··· Data for this task
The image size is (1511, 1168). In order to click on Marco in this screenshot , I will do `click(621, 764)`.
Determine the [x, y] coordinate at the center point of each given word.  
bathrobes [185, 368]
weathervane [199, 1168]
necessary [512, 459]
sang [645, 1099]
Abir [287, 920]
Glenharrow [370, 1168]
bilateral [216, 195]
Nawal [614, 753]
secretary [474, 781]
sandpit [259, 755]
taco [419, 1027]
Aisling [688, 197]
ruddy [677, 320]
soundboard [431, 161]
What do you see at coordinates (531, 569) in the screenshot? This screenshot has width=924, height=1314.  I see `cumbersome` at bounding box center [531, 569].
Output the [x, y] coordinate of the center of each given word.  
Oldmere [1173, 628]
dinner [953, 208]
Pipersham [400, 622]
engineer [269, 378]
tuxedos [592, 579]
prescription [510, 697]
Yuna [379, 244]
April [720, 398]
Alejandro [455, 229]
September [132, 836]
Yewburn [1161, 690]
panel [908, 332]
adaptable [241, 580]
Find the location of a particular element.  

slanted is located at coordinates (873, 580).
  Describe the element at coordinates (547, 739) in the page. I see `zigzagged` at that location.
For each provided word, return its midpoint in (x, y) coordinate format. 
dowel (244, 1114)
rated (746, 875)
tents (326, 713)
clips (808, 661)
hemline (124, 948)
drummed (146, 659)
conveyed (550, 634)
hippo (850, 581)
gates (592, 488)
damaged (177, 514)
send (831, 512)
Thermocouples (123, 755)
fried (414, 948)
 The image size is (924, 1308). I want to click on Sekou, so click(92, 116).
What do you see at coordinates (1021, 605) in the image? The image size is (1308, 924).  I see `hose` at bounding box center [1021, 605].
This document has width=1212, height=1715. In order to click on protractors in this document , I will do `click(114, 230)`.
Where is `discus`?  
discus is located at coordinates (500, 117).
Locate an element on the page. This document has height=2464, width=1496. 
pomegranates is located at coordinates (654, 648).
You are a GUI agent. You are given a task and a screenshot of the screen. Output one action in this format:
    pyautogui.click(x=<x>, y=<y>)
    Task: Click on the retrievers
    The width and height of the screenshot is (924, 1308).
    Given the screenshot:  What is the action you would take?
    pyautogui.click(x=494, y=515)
······
▶ What the task requires
Find every line in the items above that contains the string "bounding", and copy each of those lines.

▶ Answer for the task
What do you see at coordinates (531, 569) in the screenshot? This screenshot has width=924, height=1314.  I see `cumbersome` at bounding box center [531, 569].
What do you see at coordinates (1021, 605) in the image? The image size is (1308, 924).  I see `hose` at bounding box center [1021, 605].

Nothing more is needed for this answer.